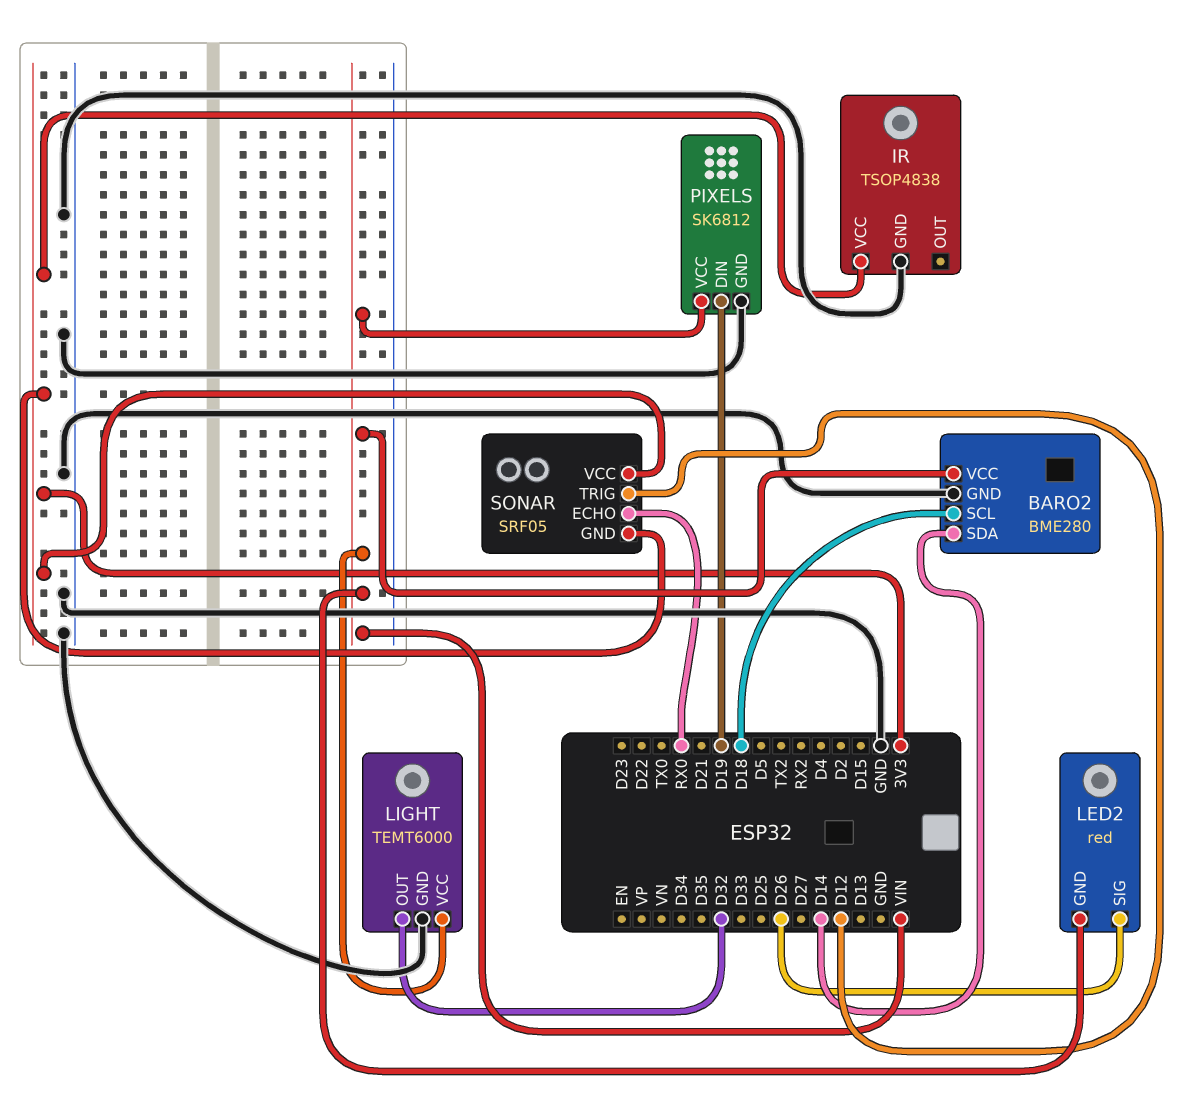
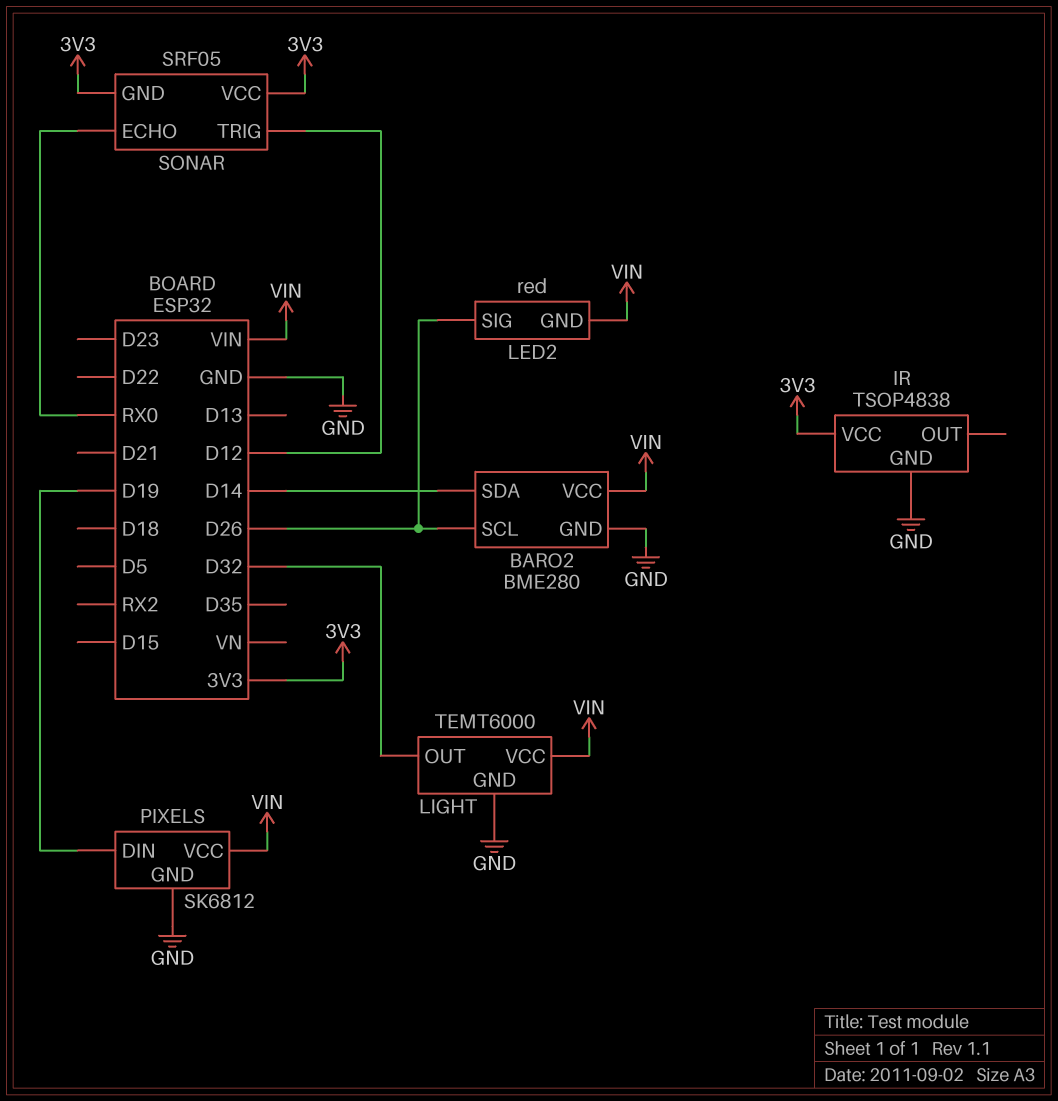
BARO2 pin SCL: D18 -> D26

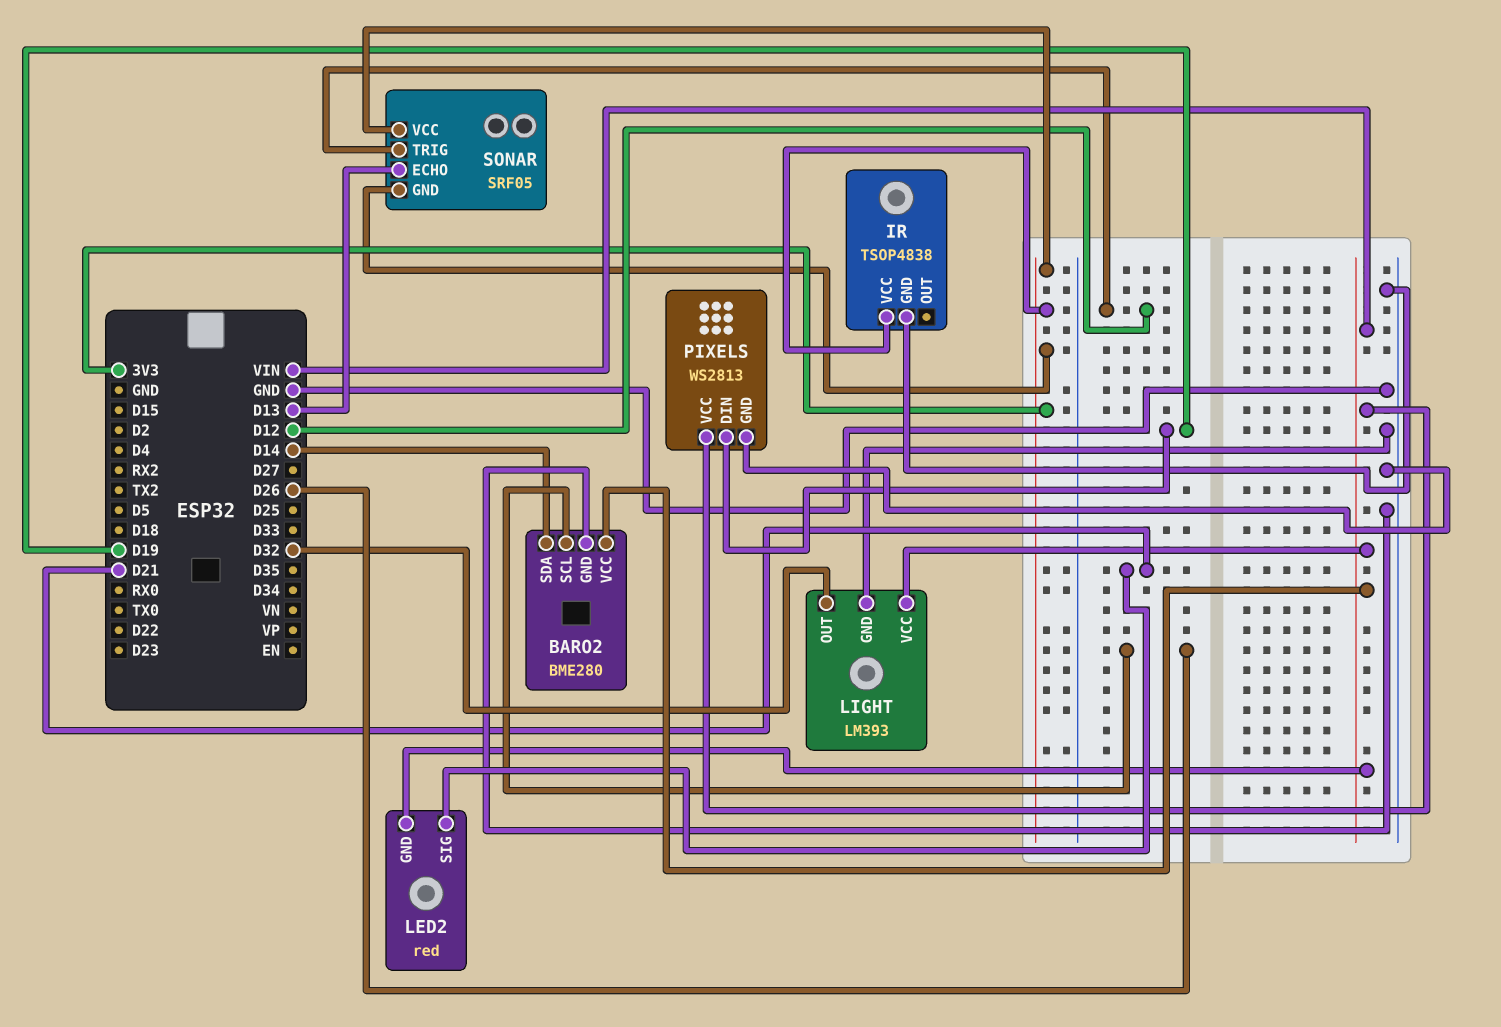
LED2 pin SIG: D26 -> D21
LIGHT: TEMT6000 -> LM393
PIXELS: SK6812 -> WS2813
SONAR pin ECHO: RX0 -> D13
——————————
• TASK INSTRUCTIONS:
The answer consists solely of the lines from the one containing "LIGHT: TEMT6000 -> LM393" through the last line of the data above, reproduced exactly.

• THE ANSWER:
LIGHT: TEMT6000 -> LM393
PIXELS: SK6812 -> WS2813
SONAR pin ECHO: RX0 -> D13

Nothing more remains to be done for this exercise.